RECORDS SUPPLIED ::
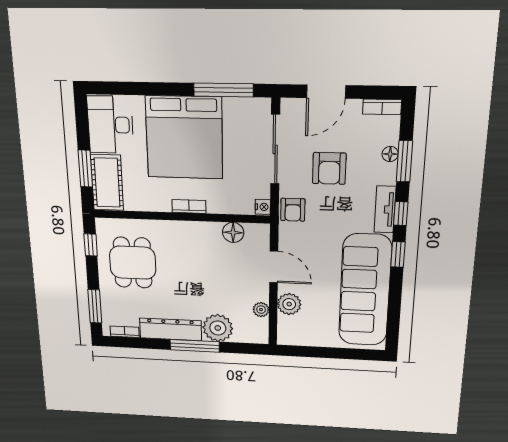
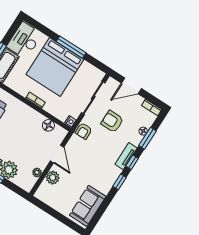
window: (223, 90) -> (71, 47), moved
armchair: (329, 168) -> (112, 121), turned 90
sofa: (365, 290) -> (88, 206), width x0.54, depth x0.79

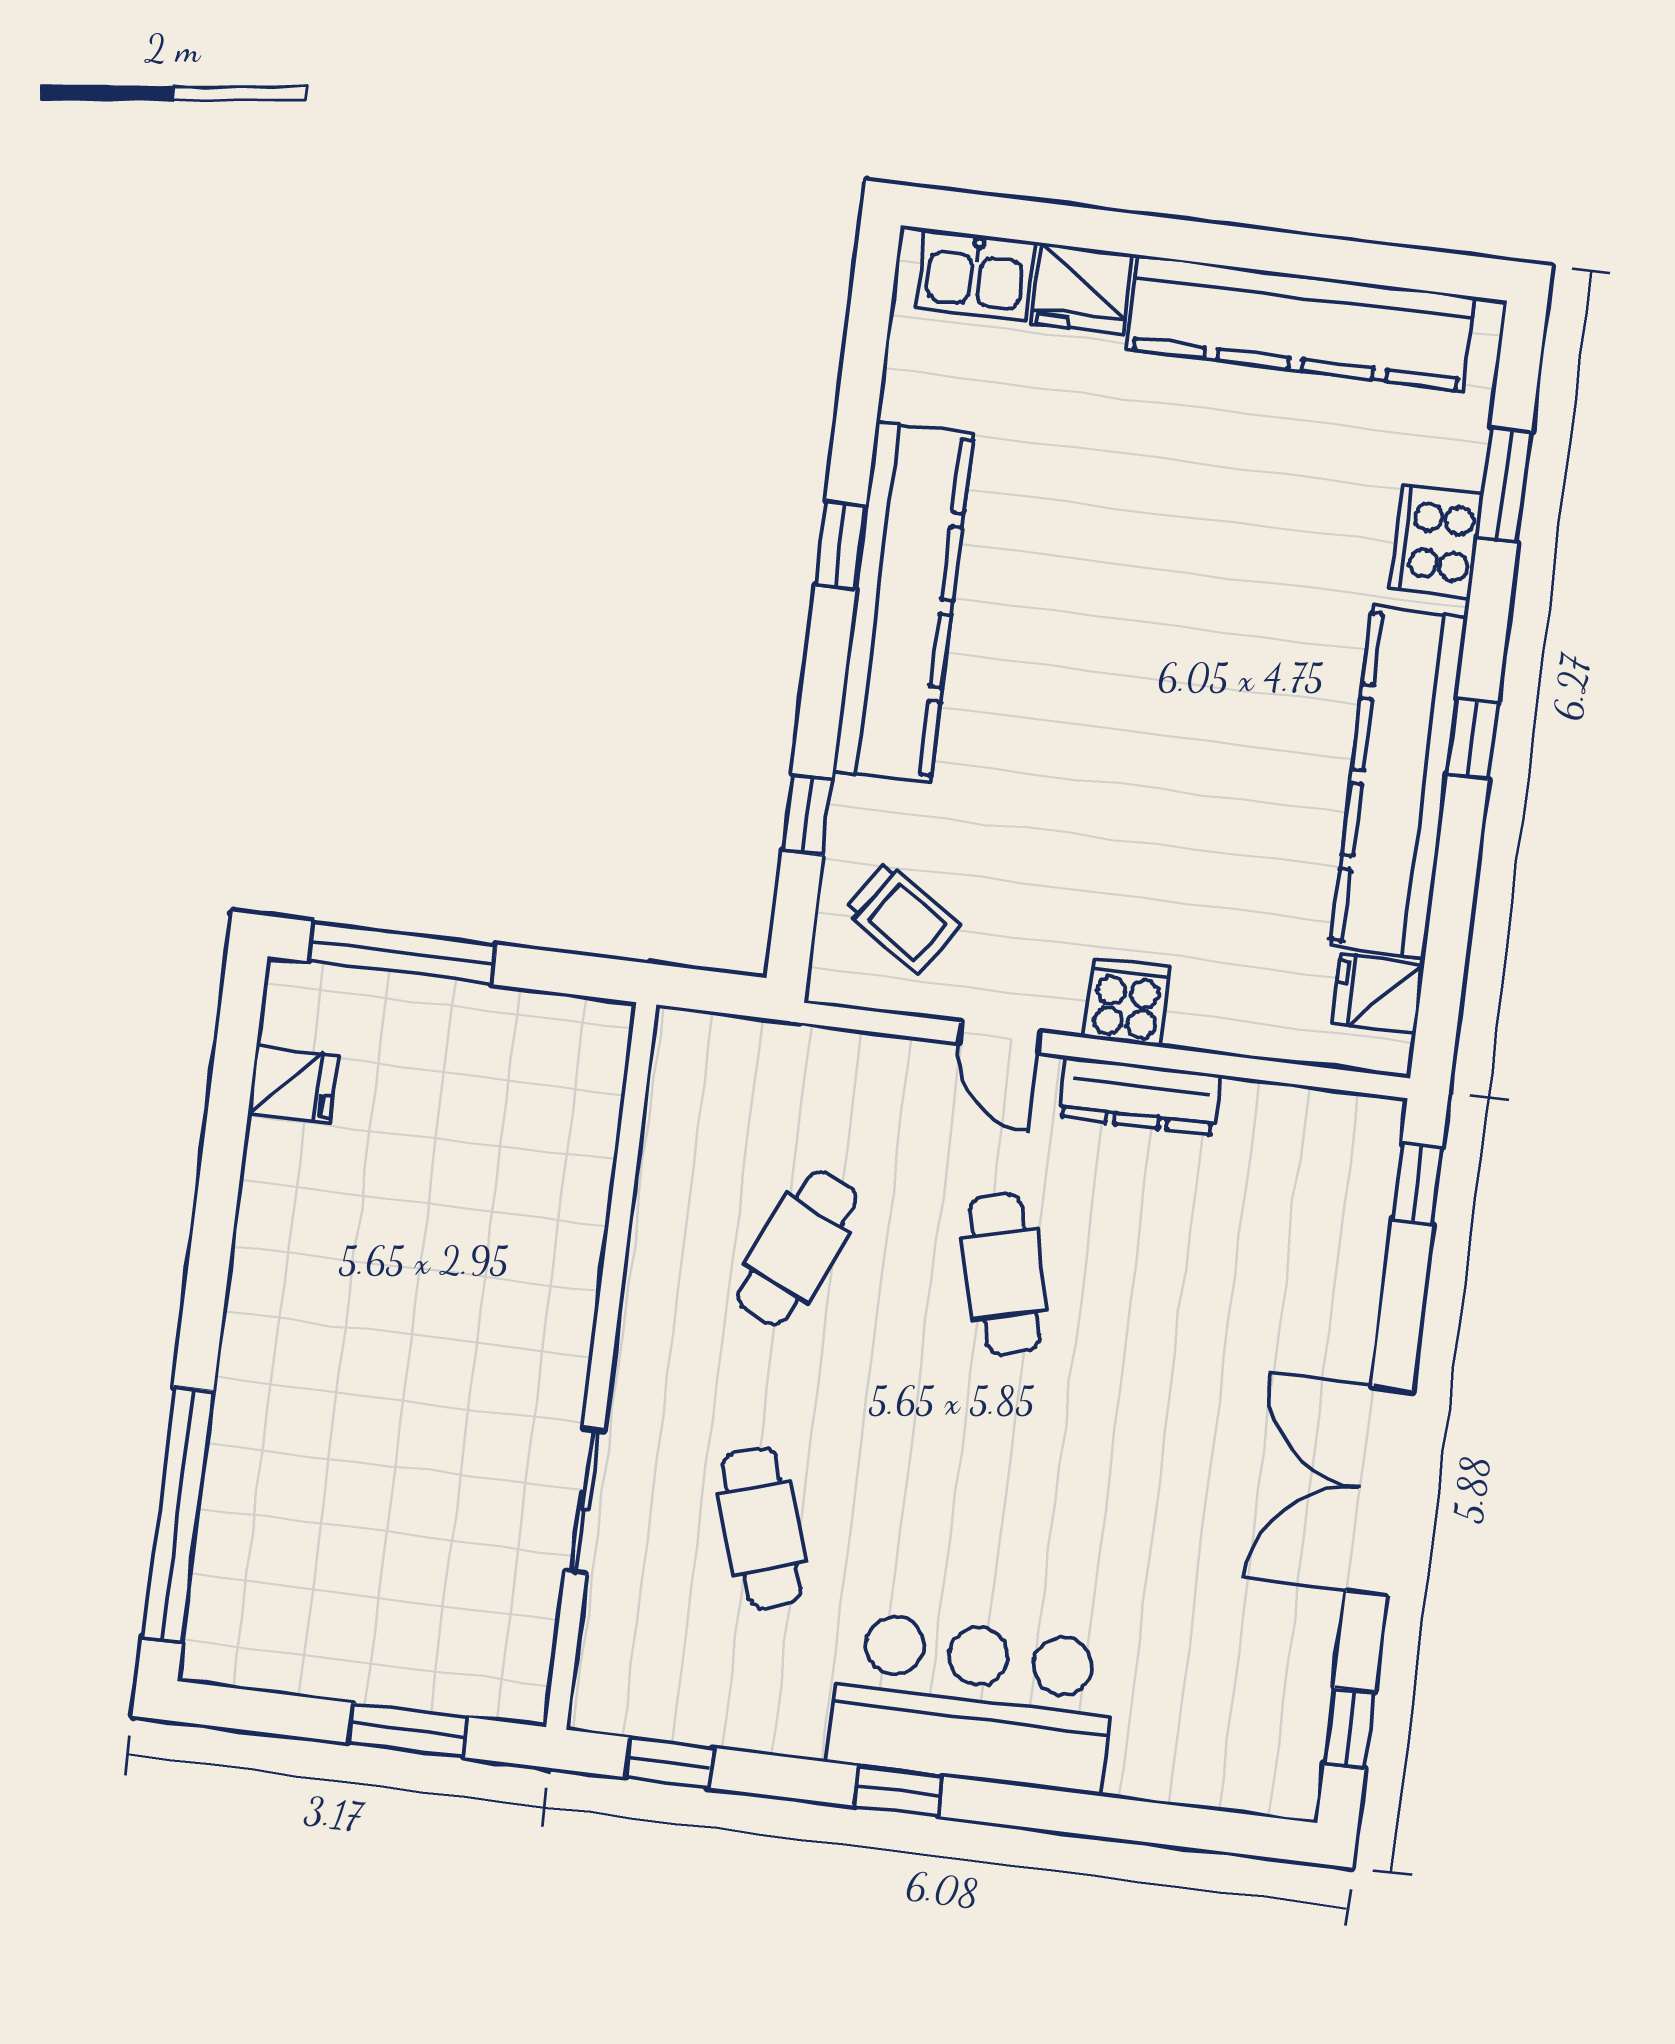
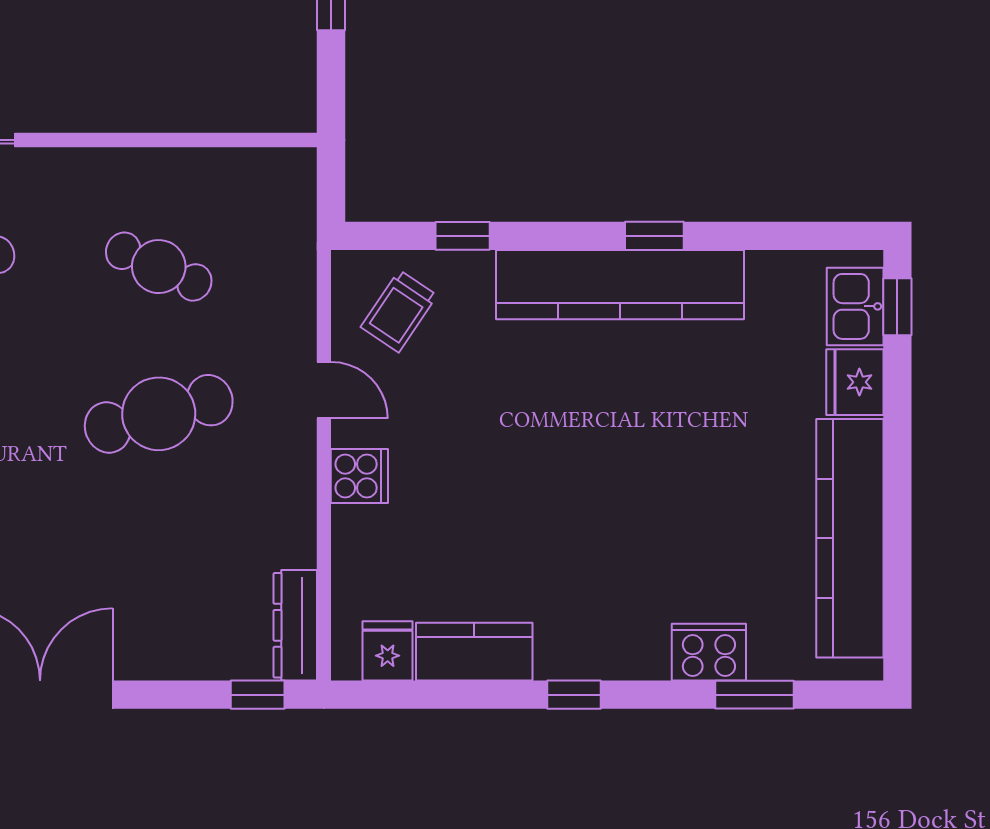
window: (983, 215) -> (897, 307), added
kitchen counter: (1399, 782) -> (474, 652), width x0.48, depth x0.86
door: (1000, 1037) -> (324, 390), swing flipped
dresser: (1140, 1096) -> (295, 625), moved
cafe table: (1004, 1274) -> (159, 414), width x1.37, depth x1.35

PROBLEM REQUIREMENTS :: Set down the whole listing word for word, omitting the pictures.

REPLY ::
window: (223, 90) -> (71, 47), moved
armchair: (329, 168) -> (112, 121), turned 90
sofa: (365, 290) -> (88, 206), width x0.54, depth x0.79

window: (983, 215) -> (897, 307), added
kitchen counter: (1399, 782) -> (474, 652), width x0.48, depth x0.86
door: (1000, 1037) -> (324, 390), swing flipped
dresser: (1140, 1096) -> (295, 625), moved
cafe table: (1004, 1274) -> (159, 414), width x1.37, depth x1.35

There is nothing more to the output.